======== PROVIDED DATA ========

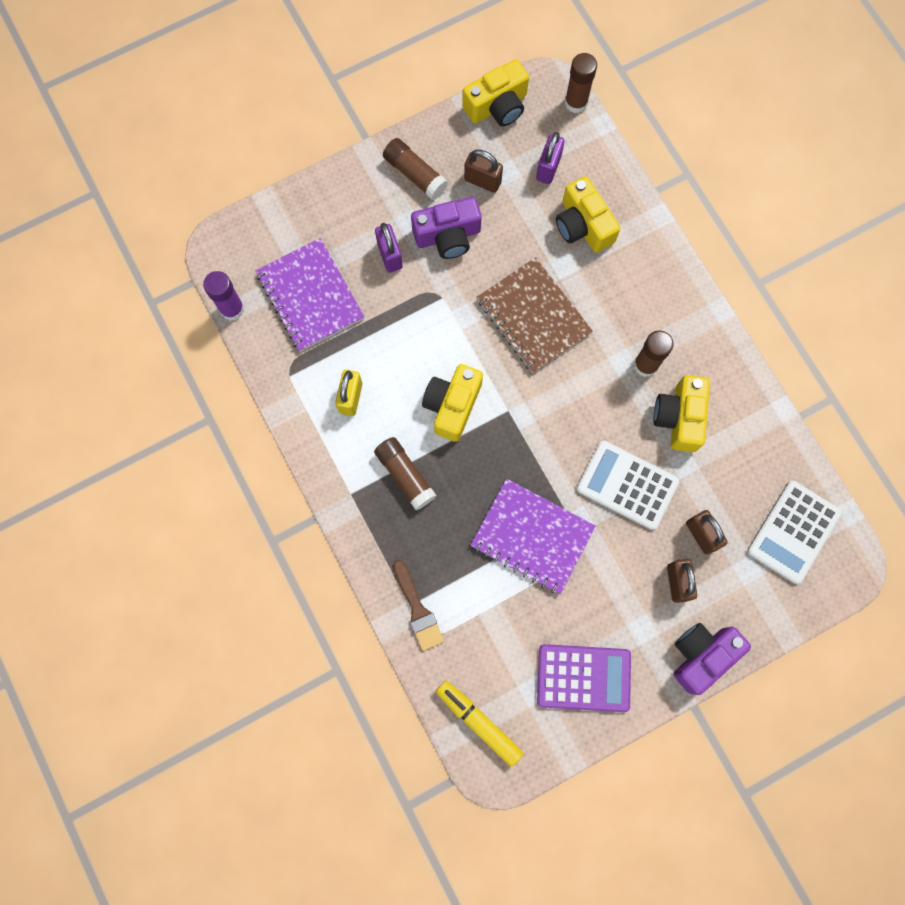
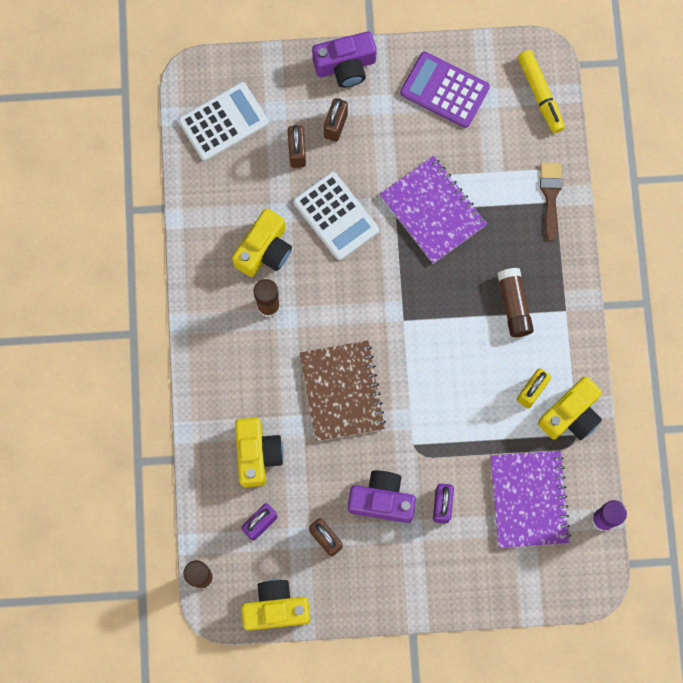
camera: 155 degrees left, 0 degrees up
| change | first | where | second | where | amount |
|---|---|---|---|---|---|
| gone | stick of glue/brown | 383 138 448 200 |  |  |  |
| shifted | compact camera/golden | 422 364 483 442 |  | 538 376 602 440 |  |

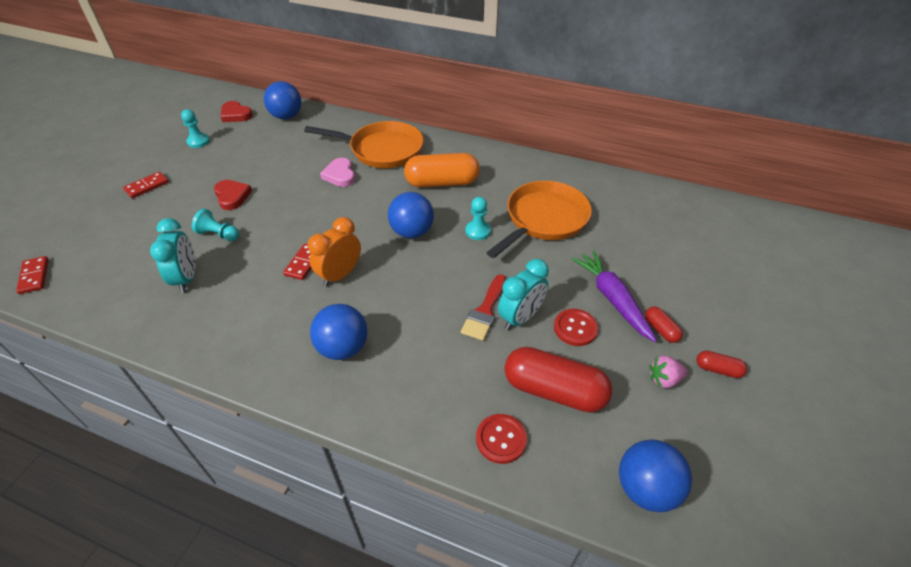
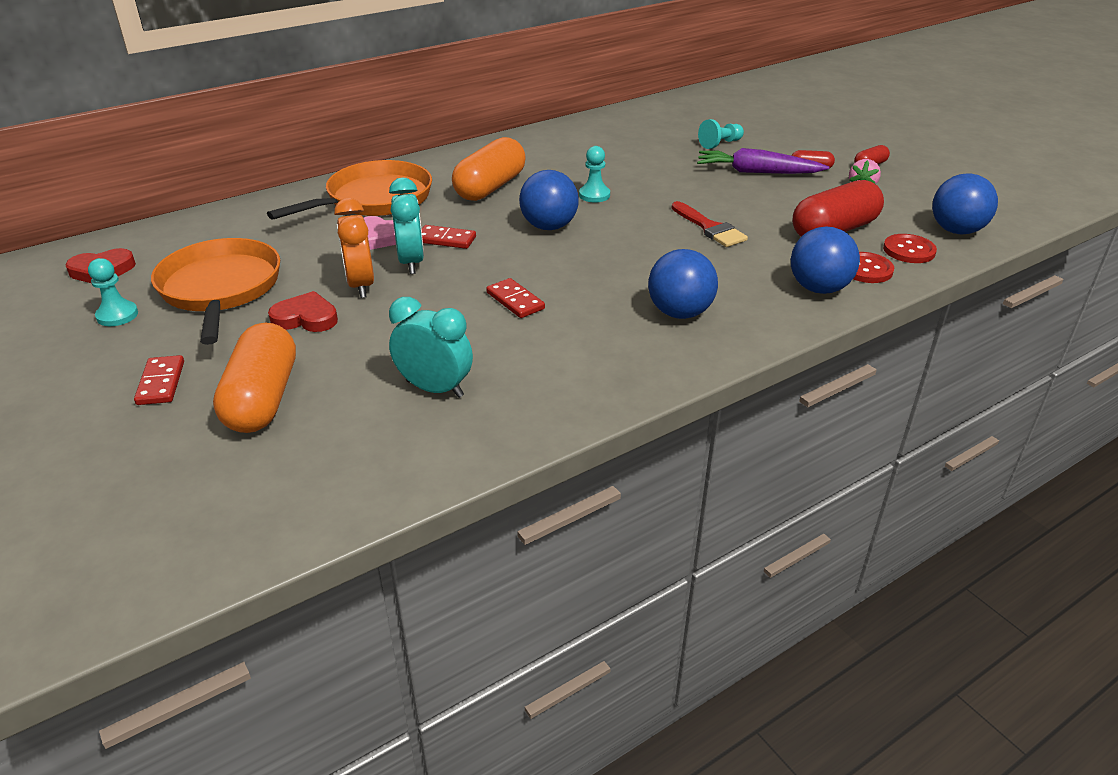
camera: 55 degrees left, 10 degrees down
| change | first | where | second | where | amount |
|---|---|---|---|---|---|
| new |  |  | pill shape/bright orange | 213 322 296 433 |  |
| shifted | domino tile/crimson | 16 256 49 294 |  | 422 225 476 249 |  |
| shifted | game pawn/aqua | 192 209 239 241 |  | 698 119 744 149 |  |
| shifted | play ball/blue | 264 81 302 119 |  | 791 227 860 294 |  |
| shifted | bedside clock/bright orange | 308 217 361 287 |  | 334 198 374 298 |  |
| shifted | frying pan/bright orange | 486 181 592 258 |  | 151 238 280 345 |  |
| shifted | bedside clock/aqua | 498 259 549 330 |  | 389 178 424 274 |  |
| shifted | sewing button/crimson | 554 309 598 346 |  | 883 234 937 263 |  |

========

■ WHAT YOU SHOULD DO:
No pictures belong in the answer; copy all other parts of the listing exactly.

■ WRITTEN ANSWER:
camera: 155 degrees left, 0 degrees up
| change | first | where | second | where | amount |
|---|---|---|---|---|---|
| gone | stick of glue/brown | 383 138 448 200 |  |  |  |
| shifted | compact camera/golden | 422 364 483 442 |  | 538 376 602 440 |  |

camera: 55 degrees left, 10 degrees down
| change | first | where | second | where | amount |
|---|---|---|---|---|---|
| new |  |  | pill shape/bright orange | 213 322 296 433 |  |
| shifted | domino tile/crimson | 16 256 49 294 |  | 422 225 476 249 |  |
| shifted | game pawn/aqua | 192 209 239 241 |  | 698 119 744 149 |  |
| shifted | play ball/blue | 264 81 302 119 |  | 791 227 860 294 |  |
| shifted | bedside clock/bright orange | 308 217 361 287 |  | 334 198 374 298 |  |
| shifted | frying pan/bright orange | 486 181 592 258 |  | 151 238 280 345 |  |
| shifted | bedside clock/aqua | 498 259 549 330 |  | 389 178 424 274 |  |
| shifted | sewing button/crimson | 554 309 598 346 |  | 883 234 937 263 |  |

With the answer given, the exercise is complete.